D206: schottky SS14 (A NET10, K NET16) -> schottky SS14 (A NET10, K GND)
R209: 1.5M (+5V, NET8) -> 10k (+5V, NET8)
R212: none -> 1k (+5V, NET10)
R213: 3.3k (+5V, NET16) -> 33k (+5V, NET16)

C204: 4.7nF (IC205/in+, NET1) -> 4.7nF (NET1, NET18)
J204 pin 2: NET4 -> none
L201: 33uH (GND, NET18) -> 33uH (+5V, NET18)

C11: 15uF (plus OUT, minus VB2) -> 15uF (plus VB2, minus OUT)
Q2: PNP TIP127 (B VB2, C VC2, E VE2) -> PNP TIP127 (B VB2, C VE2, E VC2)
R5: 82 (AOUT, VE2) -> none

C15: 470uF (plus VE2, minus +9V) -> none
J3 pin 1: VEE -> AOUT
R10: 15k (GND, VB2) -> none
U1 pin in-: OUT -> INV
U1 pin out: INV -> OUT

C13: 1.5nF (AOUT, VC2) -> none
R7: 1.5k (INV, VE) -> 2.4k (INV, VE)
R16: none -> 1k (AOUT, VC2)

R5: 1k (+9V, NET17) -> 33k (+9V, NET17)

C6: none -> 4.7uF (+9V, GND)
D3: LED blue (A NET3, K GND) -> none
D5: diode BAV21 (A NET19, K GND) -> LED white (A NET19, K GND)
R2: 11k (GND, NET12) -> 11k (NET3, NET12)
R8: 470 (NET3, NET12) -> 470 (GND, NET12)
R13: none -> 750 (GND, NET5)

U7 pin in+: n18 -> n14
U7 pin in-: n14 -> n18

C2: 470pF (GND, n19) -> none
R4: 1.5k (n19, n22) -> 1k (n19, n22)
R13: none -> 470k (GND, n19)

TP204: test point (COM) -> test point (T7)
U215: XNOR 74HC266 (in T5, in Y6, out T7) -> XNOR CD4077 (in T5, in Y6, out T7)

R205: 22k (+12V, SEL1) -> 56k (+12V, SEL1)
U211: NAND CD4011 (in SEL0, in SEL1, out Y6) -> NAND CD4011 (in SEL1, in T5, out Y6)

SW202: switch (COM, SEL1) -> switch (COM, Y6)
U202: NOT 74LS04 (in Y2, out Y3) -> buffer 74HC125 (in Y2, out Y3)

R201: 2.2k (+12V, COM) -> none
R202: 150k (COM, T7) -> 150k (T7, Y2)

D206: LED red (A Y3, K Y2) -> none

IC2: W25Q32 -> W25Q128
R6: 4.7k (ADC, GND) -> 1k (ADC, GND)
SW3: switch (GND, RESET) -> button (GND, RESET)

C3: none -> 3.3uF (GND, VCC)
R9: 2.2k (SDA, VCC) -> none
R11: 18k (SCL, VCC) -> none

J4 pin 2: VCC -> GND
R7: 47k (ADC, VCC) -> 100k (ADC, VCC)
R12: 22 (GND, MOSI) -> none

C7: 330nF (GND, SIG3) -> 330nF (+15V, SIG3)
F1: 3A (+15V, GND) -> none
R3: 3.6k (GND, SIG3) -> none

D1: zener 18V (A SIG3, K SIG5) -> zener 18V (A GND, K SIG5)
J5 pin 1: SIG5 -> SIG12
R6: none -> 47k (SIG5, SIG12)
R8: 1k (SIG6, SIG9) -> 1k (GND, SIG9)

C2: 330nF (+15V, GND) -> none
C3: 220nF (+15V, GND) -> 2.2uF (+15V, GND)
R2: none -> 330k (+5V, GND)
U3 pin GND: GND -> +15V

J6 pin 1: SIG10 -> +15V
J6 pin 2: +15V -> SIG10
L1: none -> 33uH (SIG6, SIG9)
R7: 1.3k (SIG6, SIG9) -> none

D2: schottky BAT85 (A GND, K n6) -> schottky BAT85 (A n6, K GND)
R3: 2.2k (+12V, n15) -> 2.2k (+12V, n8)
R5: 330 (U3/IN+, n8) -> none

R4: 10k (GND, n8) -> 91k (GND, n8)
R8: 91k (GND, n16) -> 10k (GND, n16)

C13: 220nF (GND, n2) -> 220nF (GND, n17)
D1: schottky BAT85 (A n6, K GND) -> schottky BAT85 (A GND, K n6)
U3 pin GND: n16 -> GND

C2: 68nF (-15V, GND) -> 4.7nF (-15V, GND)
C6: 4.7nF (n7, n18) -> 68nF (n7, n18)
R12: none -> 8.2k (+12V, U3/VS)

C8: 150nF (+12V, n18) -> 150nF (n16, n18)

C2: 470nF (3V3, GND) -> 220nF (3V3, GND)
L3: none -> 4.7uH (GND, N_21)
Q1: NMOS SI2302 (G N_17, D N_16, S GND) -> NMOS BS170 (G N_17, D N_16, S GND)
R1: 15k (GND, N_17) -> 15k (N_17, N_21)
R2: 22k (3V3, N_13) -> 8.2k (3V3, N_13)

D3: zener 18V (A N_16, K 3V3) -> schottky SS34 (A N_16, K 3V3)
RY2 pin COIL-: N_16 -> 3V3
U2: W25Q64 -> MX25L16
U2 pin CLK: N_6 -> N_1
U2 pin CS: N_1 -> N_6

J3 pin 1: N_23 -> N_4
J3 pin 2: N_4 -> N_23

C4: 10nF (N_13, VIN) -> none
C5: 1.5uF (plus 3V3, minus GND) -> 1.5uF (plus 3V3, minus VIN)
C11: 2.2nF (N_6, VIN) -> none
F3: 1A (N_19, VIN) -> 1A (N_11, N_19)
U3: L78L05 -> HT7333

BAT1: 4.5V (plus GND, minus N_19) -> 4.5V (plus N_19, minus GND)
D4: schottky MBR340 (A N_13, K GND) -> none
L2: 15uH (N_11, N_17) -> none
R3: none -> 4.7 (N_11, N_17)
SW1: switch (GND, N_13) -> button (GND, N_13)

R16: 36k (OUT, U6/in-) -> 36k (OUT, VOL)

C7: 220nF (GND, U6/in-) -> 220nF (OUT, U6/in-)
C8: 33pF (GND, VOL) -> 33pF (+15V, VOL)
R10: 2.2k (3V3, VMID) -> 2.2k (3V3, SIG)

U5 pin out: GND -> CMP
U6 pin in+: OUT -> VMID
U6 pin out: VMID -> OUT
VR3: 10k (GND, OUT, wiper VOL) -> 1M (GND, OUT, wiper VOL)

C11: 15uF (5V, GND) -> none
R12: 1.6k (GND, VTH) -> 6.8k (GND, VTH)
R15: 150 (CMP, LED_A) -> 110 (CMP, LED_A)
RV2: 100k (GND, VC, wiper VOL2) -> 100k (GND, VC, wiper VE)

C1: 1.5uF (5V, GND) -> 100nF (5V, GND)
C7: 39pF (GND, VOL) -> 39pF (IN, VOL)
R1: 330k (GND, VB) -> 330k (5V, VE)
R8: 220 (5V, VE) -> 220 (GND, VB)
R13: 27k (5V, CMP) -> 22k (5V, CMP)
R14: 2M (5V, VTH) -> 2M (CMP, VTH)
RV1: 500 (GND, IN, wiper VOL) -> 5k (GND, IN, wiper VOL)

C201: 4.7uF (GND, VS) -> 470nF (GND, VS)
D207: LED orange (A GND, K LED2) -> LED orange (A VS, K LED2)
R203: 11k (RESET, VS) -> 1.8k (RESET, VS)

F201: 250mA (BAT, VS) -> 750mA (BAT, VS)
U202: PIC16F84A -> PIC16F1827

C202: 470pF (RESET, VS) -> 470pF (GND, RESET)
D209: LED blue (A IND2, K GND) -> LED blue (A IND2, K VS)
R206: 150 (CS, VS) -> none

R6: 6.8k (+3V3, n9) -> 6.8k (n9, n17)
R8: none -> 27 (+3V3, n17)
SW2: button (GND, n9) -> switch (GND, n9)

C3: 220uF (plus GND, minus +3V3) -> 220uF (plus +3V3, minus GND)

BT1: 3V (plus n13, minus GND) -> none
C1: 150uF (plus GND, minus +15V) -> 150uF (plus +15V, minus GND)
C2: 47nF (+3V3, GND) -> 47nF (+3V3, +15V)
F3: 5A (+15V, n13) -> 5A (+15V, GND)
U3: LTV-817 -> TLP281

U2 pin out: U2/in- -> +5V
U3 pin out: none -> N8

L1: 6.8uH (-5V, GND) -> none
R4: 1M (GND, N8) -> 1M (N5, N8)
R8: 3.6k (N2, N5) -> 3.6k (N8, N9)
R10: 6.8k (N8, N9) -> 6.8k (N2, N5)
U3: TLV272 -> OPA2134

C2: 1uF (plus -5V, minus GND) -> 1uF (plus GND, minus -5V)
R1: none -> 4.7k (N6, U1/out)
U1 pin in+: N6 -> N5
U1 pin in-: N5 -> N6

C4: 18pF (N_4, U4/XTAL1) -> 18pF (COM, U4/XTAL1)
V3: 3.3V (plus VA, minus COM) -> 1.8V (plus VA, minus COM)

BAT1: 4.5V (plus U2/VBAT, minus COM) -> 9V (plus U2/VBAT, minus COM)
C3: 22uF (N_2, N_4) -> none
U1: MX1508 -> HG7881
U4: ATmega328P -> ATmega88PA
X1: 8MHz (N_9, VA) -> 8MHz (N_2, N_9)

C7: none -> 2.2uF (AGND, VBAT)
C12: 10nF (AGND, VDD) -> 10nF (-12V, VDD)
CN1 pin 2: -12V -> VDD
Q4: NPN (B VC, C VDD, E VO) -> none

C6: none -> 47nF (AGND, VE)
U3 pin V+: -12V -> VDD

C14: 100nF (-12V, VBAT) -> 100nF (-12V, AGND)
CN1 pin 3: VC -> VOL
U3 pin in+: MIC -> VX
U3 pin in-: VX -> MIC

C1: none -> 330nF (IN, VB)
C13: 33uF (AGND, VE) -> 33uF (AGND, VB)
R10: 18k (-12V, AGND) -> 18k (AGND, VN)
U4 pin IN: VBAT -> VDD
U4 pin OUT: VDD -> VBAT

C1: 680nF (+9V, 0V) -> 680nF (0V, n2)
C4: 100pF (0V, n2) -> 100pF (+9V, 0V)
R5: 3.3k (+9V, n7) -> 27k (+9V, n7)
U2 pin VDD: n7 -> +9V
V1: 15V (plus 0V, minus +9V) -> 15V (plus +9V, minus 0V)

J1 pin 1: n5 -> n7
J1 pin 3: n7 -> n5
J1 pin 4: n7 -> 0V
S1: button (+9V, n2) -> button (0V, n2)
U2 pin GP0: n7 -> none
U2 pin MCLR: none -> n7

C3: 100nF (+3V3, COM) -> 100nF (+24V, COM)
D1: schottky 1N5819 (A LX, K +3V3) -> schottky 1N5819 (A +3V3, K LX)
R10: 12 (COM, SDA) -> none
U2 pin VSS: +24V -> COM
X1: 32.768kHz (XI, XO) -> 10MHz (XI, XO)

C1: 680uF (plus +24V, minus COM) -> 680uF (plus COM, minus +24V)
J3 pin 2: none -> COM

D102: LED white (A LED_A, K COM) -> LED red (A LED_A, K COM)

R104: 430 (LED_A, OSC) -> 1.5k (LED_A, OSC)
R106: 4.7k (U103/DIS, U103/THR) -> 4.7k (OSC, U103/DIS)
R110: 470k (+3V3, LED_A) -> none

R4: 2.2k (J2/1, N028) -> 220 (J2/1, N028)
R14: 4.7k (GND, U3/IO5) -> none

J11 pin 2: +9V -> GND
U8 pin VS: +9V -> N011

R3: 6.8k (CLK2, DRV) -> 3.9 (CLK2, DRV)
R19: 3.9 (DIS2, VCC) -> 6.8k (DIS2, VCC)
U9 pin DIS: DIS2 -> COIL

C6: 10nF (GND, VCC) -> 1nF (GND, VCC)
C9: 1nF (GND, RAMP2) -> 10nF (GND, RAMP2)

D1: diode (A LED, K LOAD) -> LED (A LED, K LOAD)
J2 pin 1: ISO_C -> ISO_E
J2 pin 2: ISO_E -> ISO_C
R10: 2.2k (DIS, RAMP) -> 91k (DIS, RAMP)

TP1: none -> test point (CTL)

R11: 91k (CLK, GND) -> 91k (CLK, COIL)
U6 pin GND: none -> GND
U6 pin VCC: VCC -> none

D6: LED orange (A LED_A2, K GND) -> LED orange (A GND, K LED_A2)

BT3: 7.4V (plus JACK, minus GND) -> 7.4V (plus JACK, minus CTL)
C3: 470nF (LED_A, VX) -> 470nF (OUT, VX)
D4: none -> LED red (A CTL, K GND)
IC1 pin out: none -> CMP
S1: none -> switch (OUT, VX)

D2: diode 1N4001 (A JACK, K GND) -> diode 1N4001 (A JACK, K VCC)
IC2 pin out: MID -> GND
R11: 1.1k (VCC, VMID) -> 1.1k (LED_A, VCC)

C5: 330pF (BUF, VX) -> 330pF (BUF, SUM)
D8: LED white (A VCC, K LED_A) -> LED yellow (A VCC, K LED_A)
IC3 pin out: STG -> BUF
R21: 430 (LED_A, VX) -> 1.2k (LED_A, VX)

> **WHAT IS EXPECTED**:
What are the lines above, starting at the one with "C1: 680uF (plus" and ending at the one with "TP1: none -> test point (CTL)"? Give them again exactly, and only them.

> **ANSWER TO THE PROBLEM**:
C1: 680uF (plus +24V, minus COM) -> 680uF (plus COM, minus +24V)
J3 pin 2: none -> COM

D102: LED white (A LED_A, K COM) -> LED red (A LED_A, K COM)

R104: 430 (LED_A, OSC) -> 1.5k (LED_A, OSC)
R106: 4.7k (U103/DIS, U103/THR) -> 4.7k (OSC, U103/DIS)
R110: 470k (+3V3, LED_A) -> none

R4: 2.2k (J2/1, N028) -> 220 (J2/1, N028)
R14: 4.7k (GND, U3/IO5) -> none

J11 pin 2: +9V -> GND
U8 pin VS: +9V -> N011

R3: 6.8k (CLK2, DRV) -> 3.9 (CLK2, DRV)
R19: 3.9 (DIS2, VCC) -> 6.8k (DIS2, VCC)
U9 pin DIS: DIS2 -> COIL

C6: 10nF (GND, VCC) -> 1nF (GND, VCC)
C9: 1nF (GND, RAMP2) -> 10nF (GND, RAMP2)

D1: diode (A LED, K LOAD) -> LED (A LED, K LOAD)
J2 pin 1: ISO_C -> ISO_E
J2 pin 2: ISO_E -> ISO_C
R10: 2.2k (DIS, RAMP) -> 91k (DIS, RAMP)

TP1: none -> test point (CTL)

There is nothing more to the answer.